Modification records

*-*-*

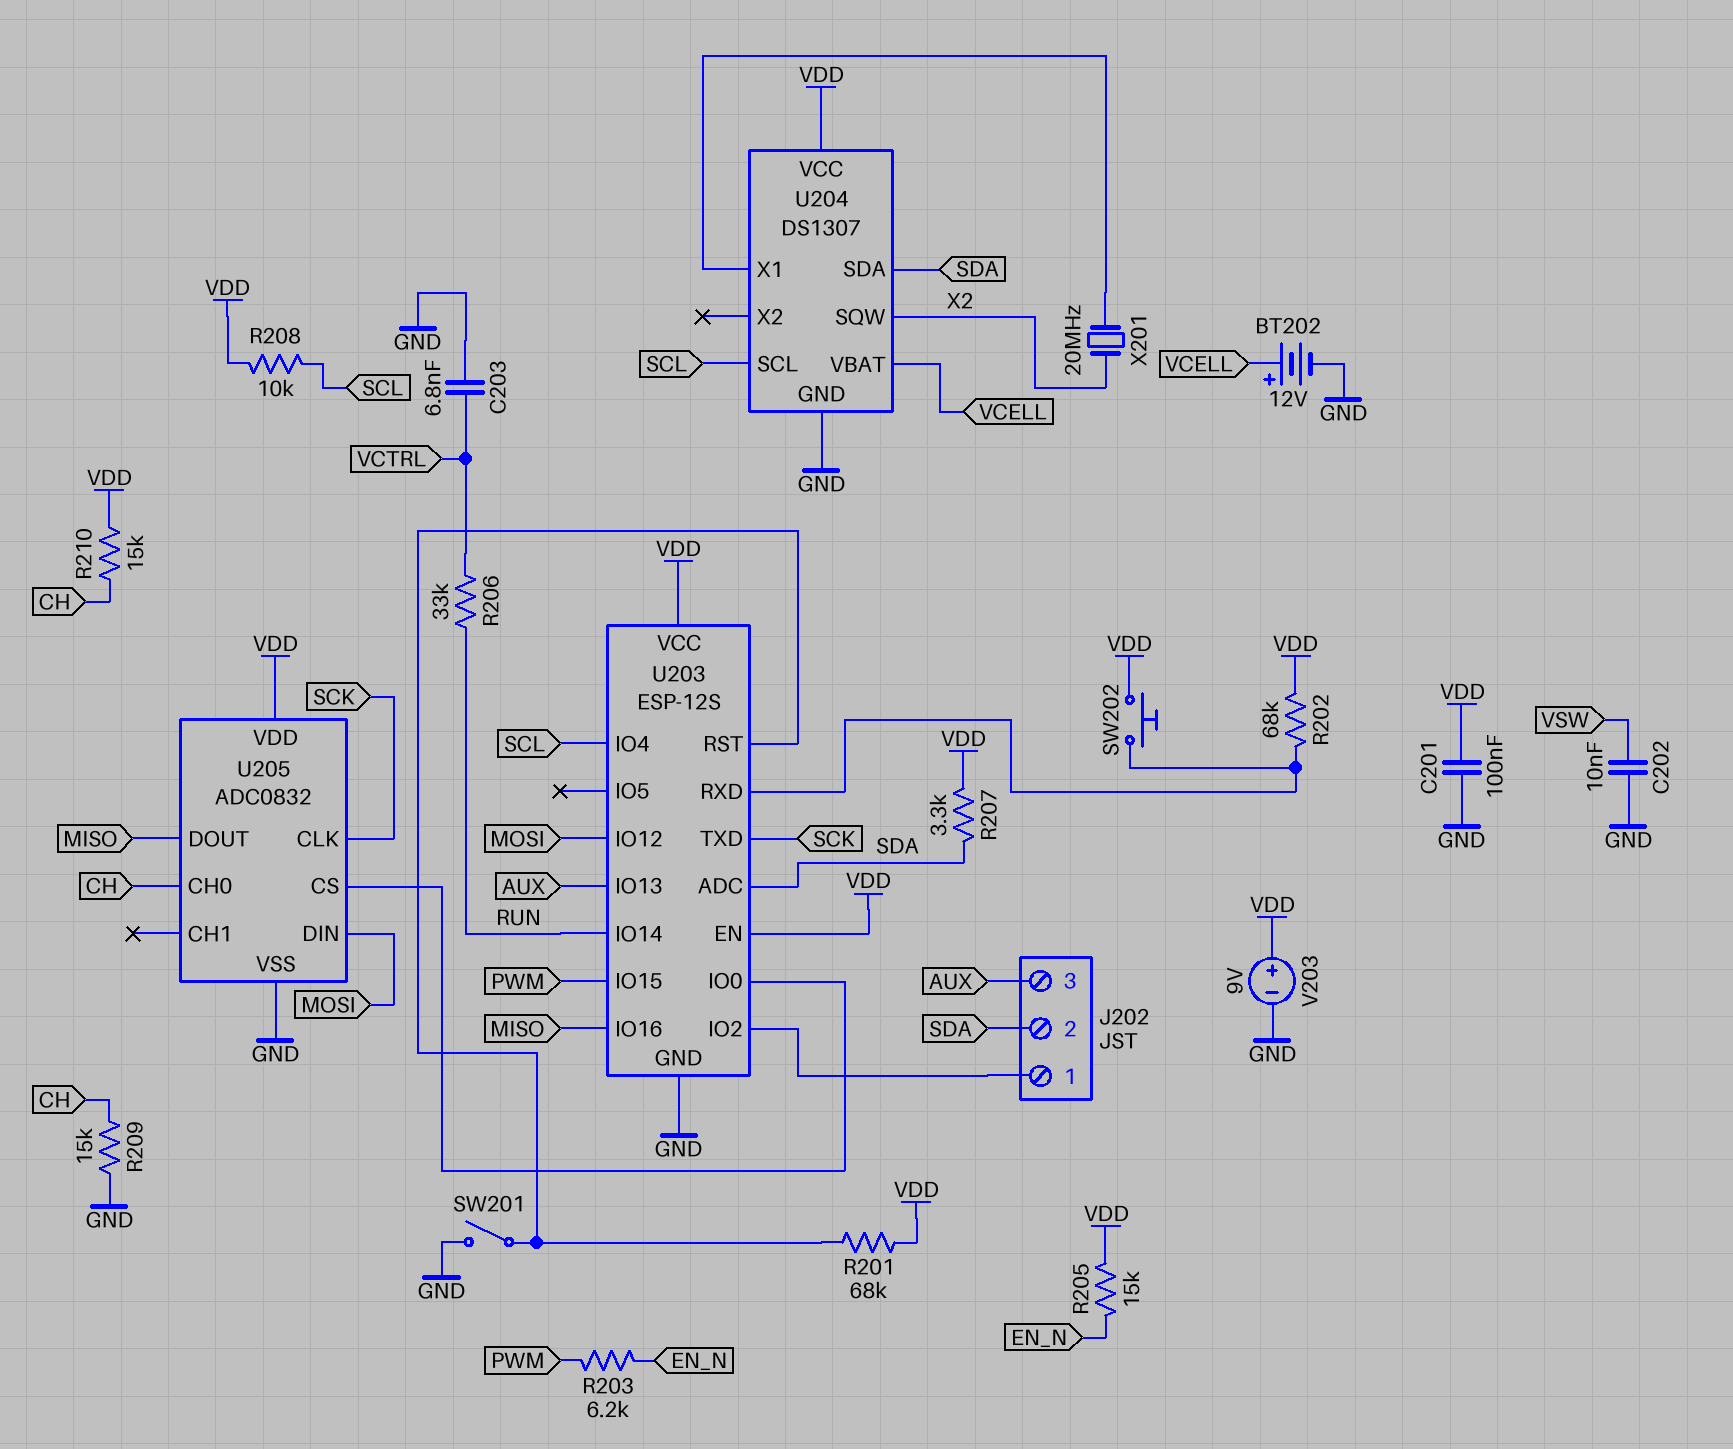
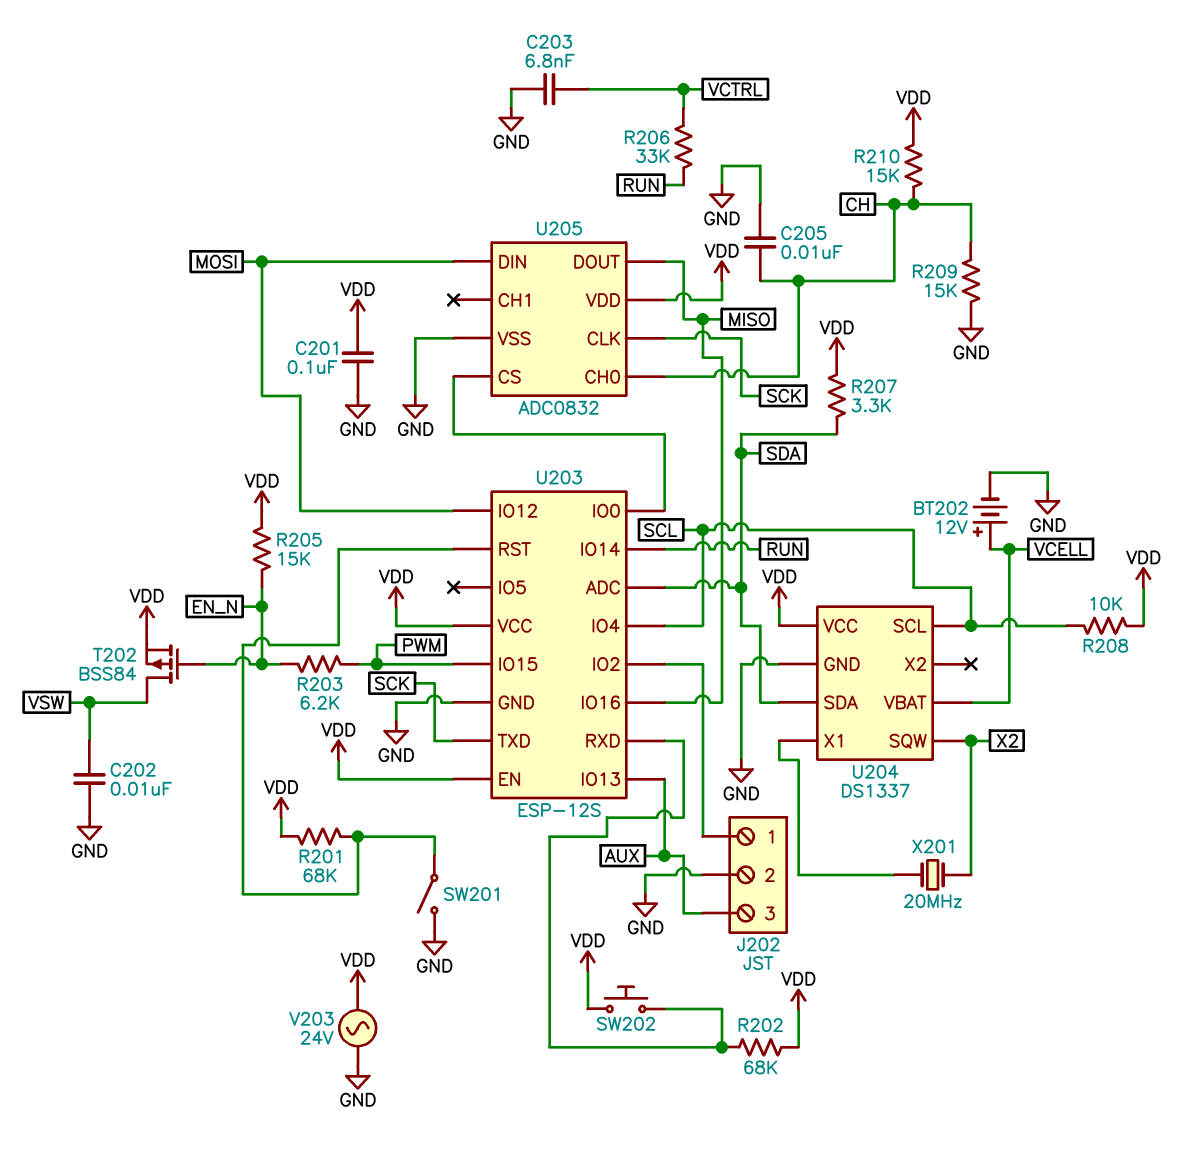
C205: none -> 10nF (CH, GND)
J202 pin 2: SDA -> GND
T202: none -> PMOS BSS84 (G EN_N, D VSW, S VDD)
U204: DS1307 -> DS1337
V203: 9V (plus VDD, minus GND) -> AC 24V (GND, VDD)

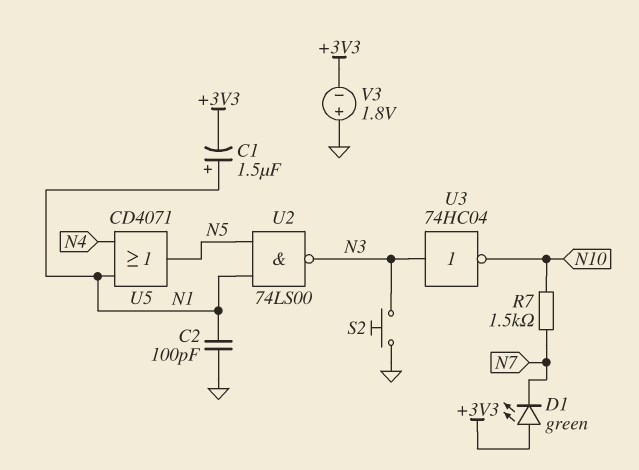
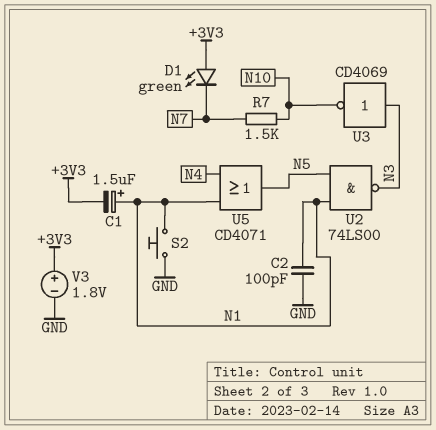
S2: button (GND, N3) -> button (GND, N1)
U3: NOT 74HC04 (in N3, out N10) -> NOT CD4069 (in N3, out N10)
V3: 1.8V (plus GND, minus +3V3) -> 1.8V (plus +3V3, minus GND)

*-*-*

**What needs to be done:** Give the data above again, exactly, with every picture removed.

**Answer section:**
C205: none -> 10nF (CH, GND)
J202 pin 2: SDA -> GND
T202: none -> PMOS BSS84 (G EN_N, D VSW, S VDD)
U204: DS1307 -> DS1337
V203: 9V (plus VDD, minus GND) -> AC 24V (GND, VDD)

S2: button (GND, N3) -> button (GND, N1)
U3: NOT 74HC04 (in N3, out N10) -> NOT CD4069 (in N3, out N10)
V3: 1.8V (plus GND, minus +3V3) -> 1.8V (plus +3V3, minus GND)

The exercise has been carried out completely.